Could you output every record below exactly, leaving out the pictures?

─── EXTRACTED ENTRIES ───

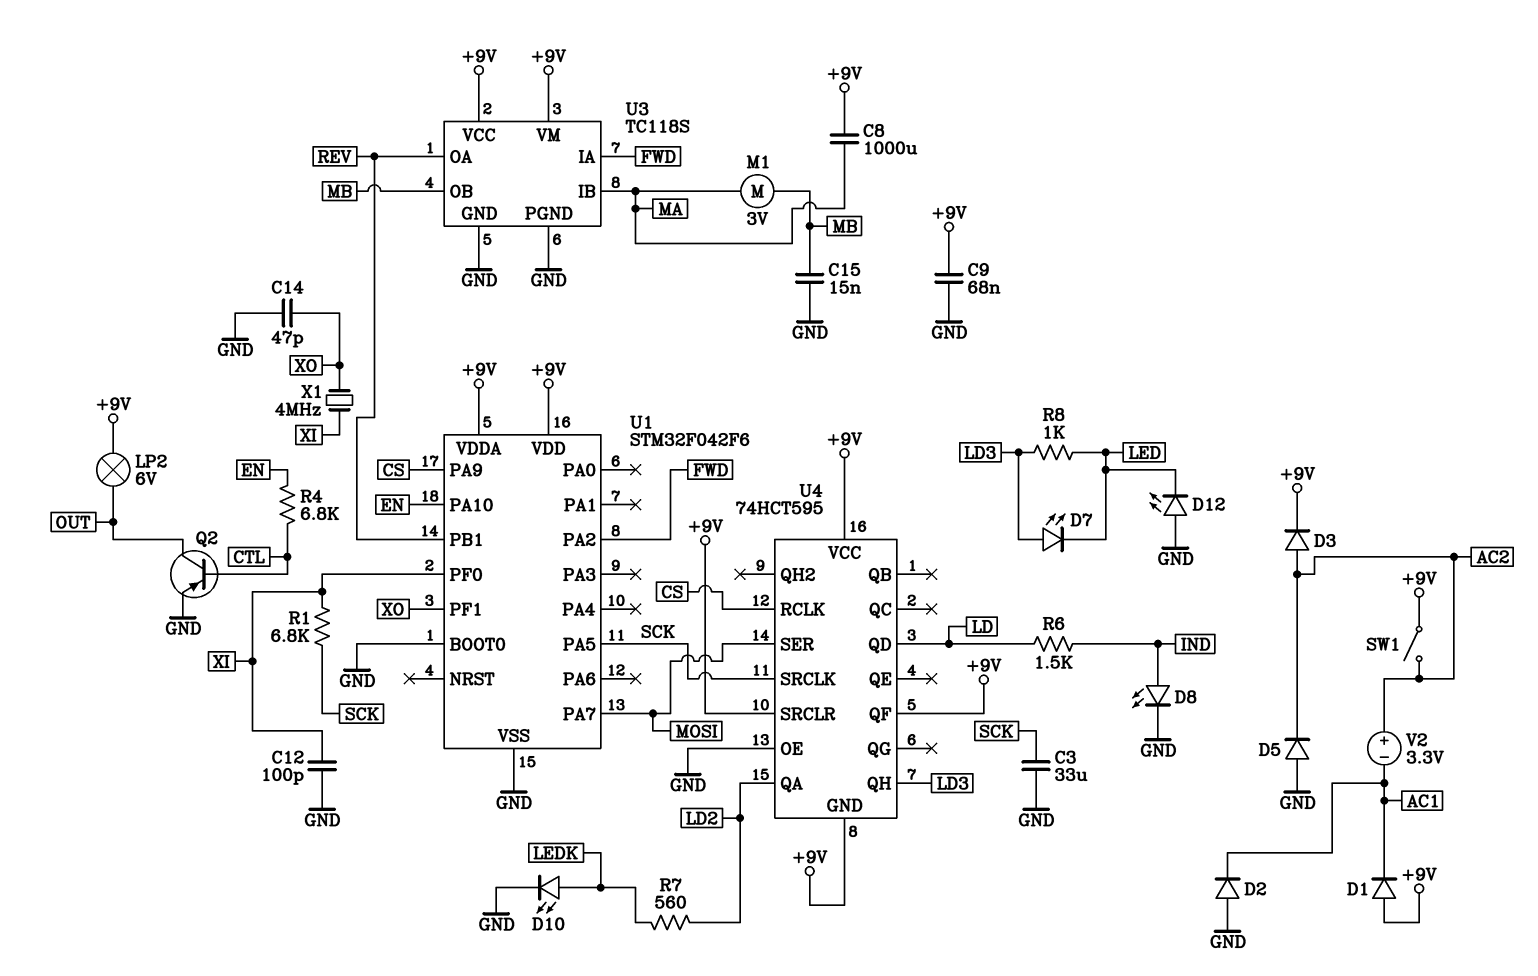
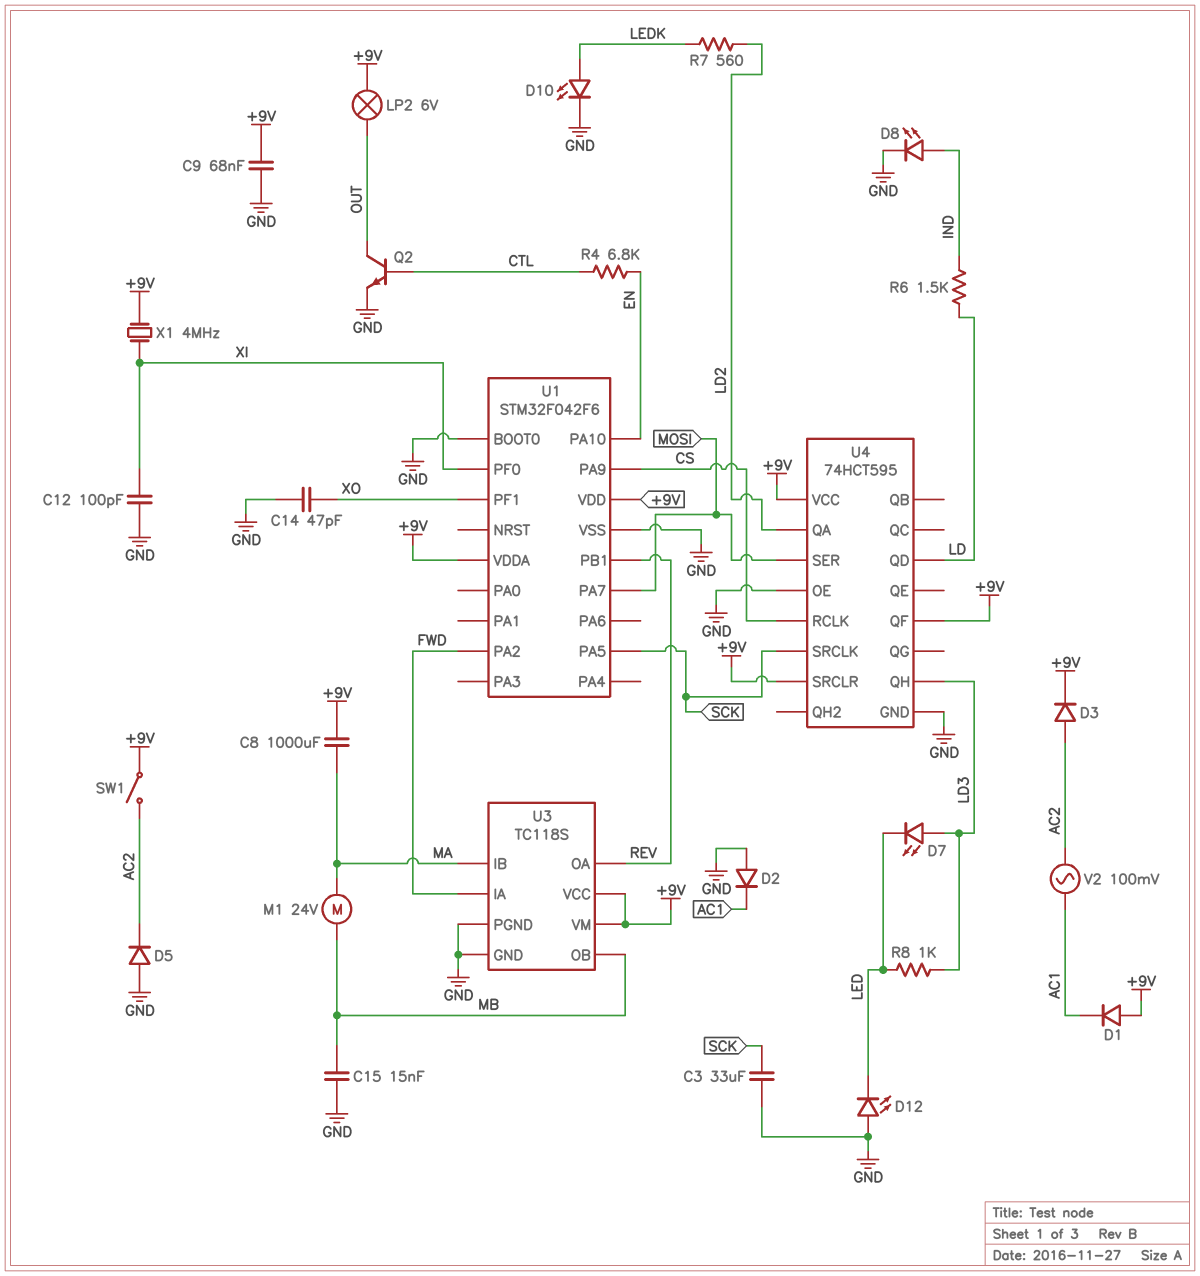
M1: motor 3V (MA, MB) -> motor 24V (MA, MB)
Q2: PNP (B CTL, C OUT, E GND) -> NPN (B CTL, C OUT, E GND)
R1: 6.8k (SCK, XI) -> none
U4 pin GND: +9V -> GND
V2: 3.3V (plus AC2, minus AC1) -> AC 100mV (AC1, AC2)
X1: 4MHz (XI, XO) -> 4MHz (+9V, XI)

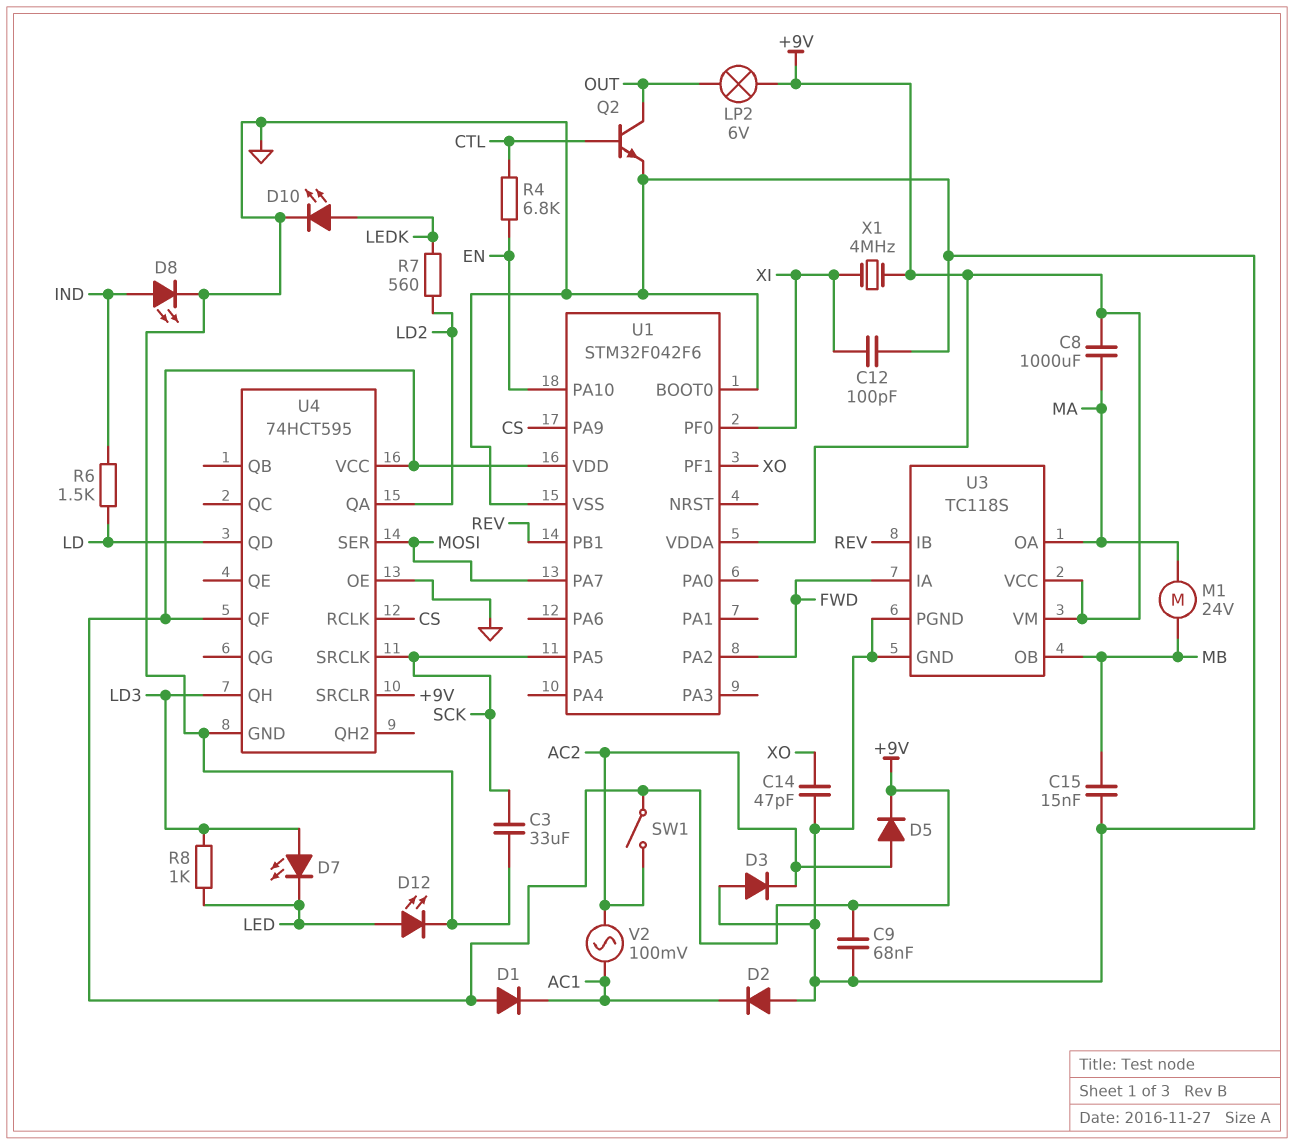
D3: diode (A AC2, K +9V) -> diode (A GND, K AC2)
D5: diode (A GND, K AC2) -> diode (A AC2, K +9V)
D12: LED (A GND, K LED) -> LED (A LED, K GND)
U3 pin IB: MA -> REV
U3 pin OA: REV -> MA

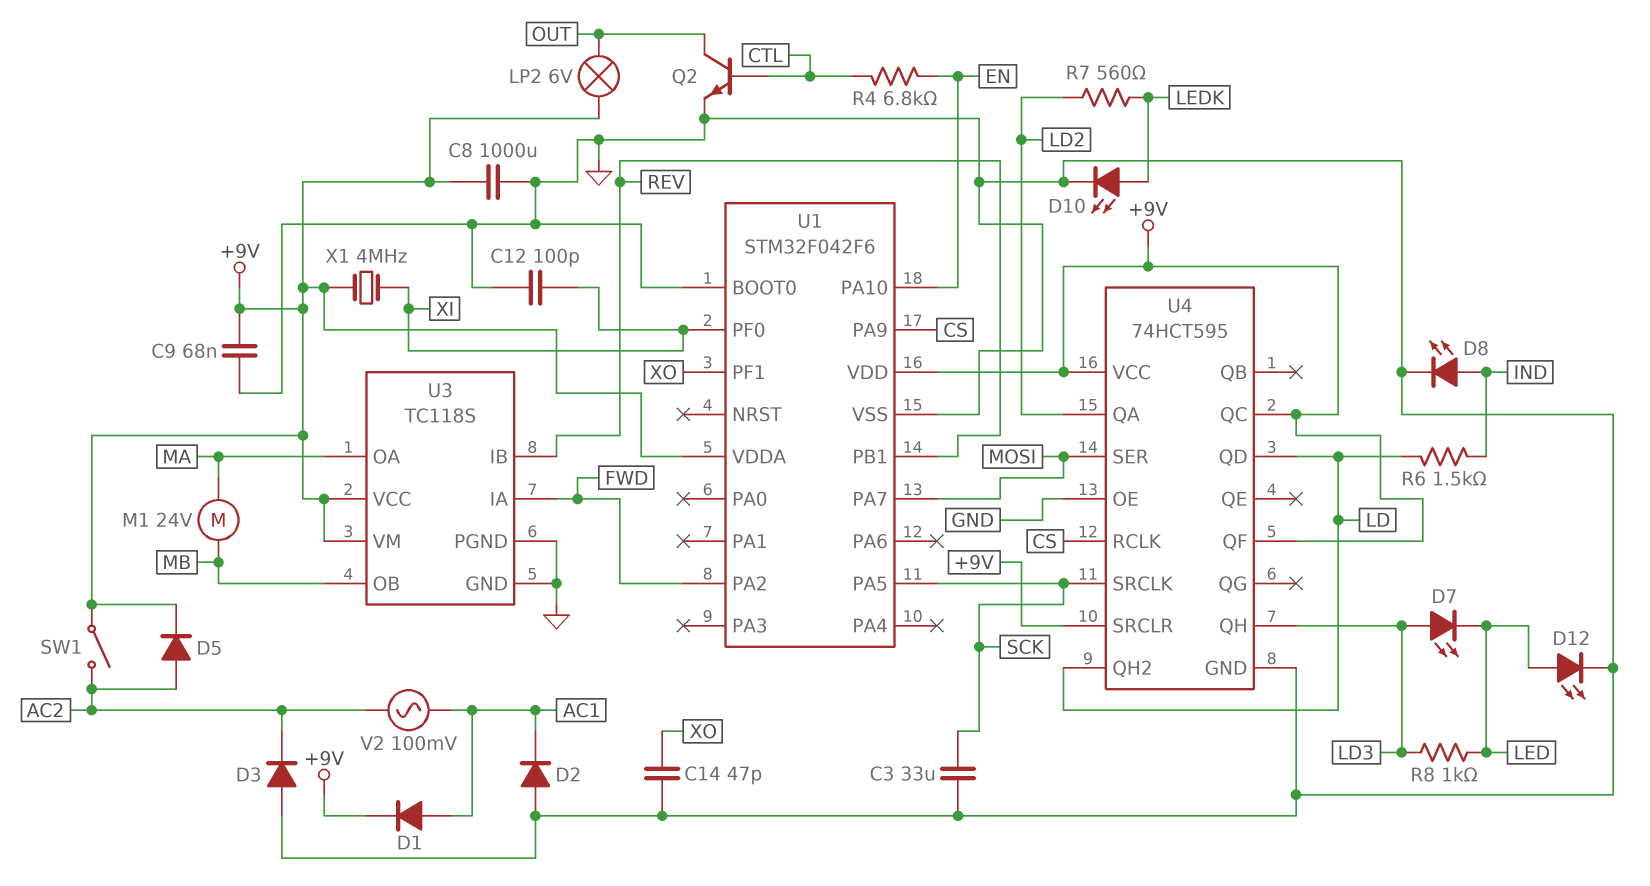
C8: 1000uF (+9V, MA) -> 1000uF (+9V, GND)
C15: 15nF (GND, MB) -> none
D1: diode (A +9V, K AC1) -> diode (A AC1, K +9V)
U4 pin QC: none -> +9V
U4 pin QH2: none -> LD

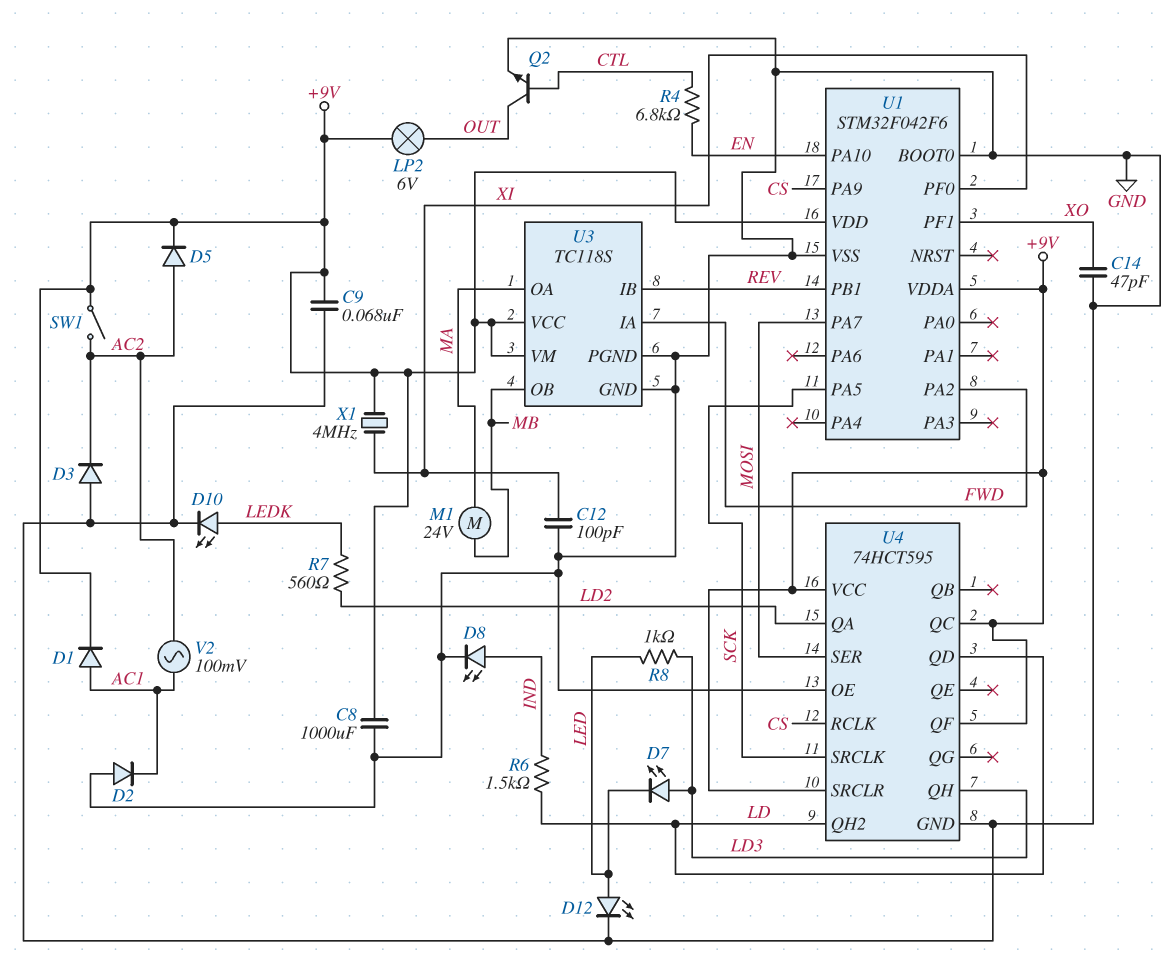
C3: 33uF (GND, SCK) -> none

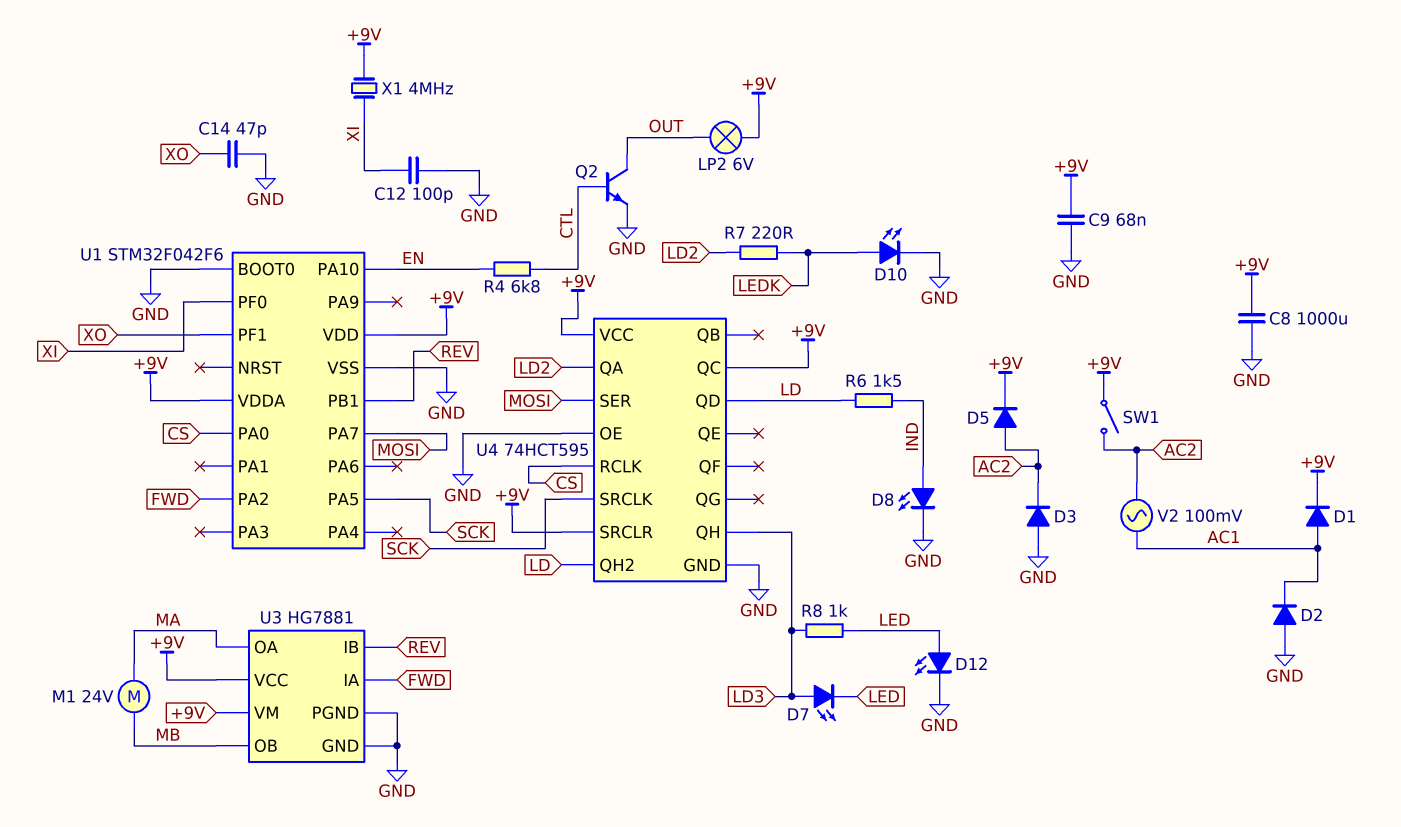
R7: 560 (LD2, LEDK) -> 220 (LD2, LEDK)
U1 pin PA0: none -> CS
U1 pin PA9: CS -> none
U3: TC118S -> HG7881
U4 pin QF: +9V -> none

───

*FINISHED TASK*:
M1: motor 3V (MA, MB) -> motor 24V (MA, MB)
Q2: PNP (B CTL, C OUT, E GND) -> NPN (B CTL, C OUT, E GND)
R1: 6.8k (SCK, XI) -> none
U4 pin GND: +9V -> GND
V2: 3.3V (plus AC2, minus AC1) -> AC 100mV (AC1, AC2)
X1: 4MHz (XI, XO) -> 4MHz (+9V, XI)

D3: diode (A AC2, K +9V) -> diode (A GND, K AC2)
D5: diode (A GND, K AC2) -> diode (A AC2, K +9V)
D12: LED (A GND, K LED) -> LED (A LED, K GND)
U3 pin IB: MA -> REV
U3 pin OA: REV -> MA

C8: 1000uF (+9V, MA) -> 1000uF (+9V, GND)
C15: 15nF (GND, MB) -> none
D1: diode (A +9V, K AC1) -> diode (A AC1, K +9V)
U4 pin QC: none -> +9V
U4 pin QH2: none -> LD

C3: 33uF (GND, SCK) -> none

R7: 560 (LD2, LEDK) -> 220 (LD2, LEDK)
U1 pin PA0: none -> CS
U1 pin PA9: CS -> none
U3: TC118S -> HG7881
U4 pin QF: +9V -> none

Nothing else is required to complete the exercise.